The problem » Wherever a line in the records below contains "orange", copy that line.

Dataset records »
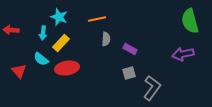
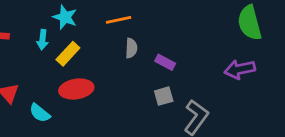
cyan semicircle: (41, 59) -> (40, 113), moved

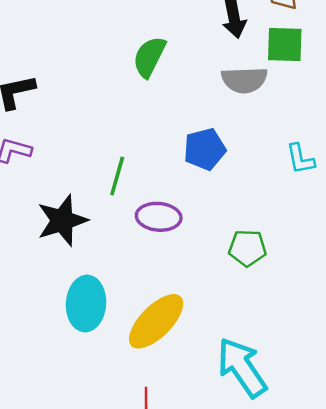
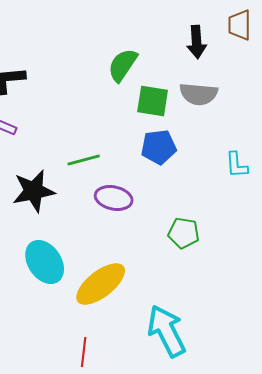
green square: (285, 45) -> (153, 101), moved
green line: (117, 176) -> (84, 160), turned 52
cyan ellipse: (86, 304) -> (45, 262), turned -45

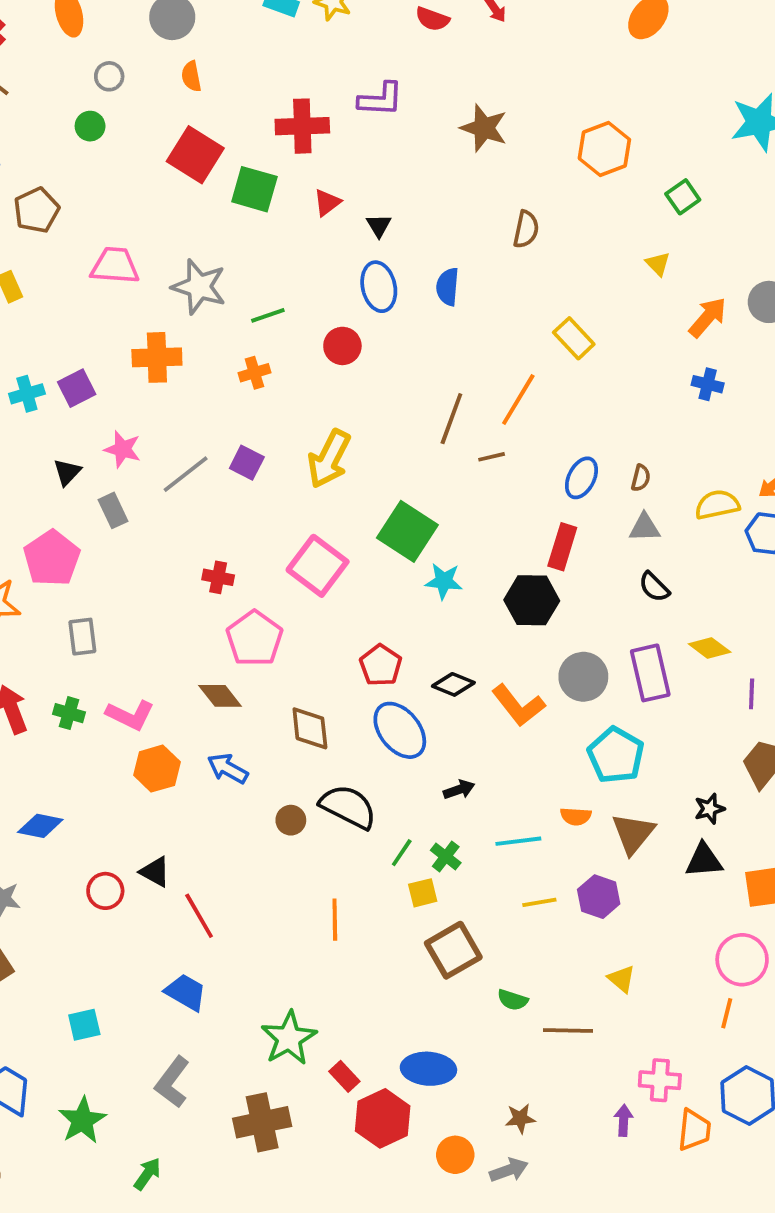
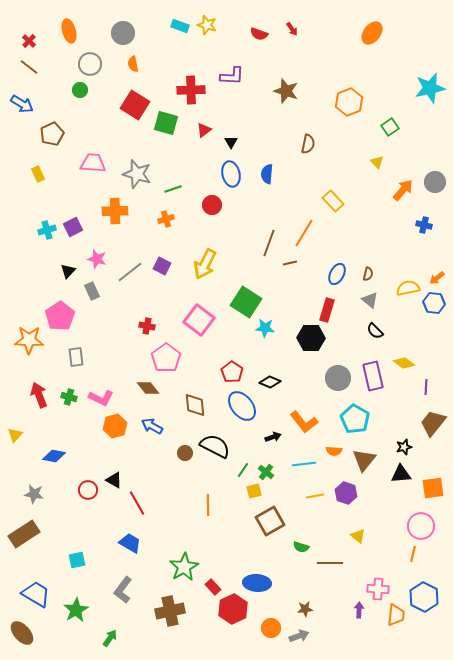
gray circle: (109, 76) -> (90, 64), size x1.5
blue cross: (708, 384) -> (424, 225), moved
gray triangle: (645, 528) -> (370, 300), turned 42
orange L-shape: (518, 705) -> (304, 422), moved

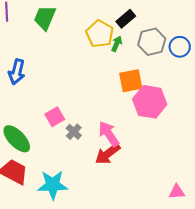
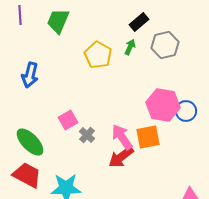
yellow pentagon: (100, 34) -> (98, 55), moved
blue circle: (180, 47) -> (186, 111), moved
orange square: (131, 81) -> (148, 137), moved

--

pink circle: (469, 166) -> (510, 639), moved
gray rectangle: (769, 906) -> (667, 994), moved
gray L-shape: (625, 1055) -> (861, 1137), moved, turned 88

Solution to the problem »
orange L-shape: (518, 705) -> (304, 422), moved
orange square: (131, 81) -> (148, 137), moved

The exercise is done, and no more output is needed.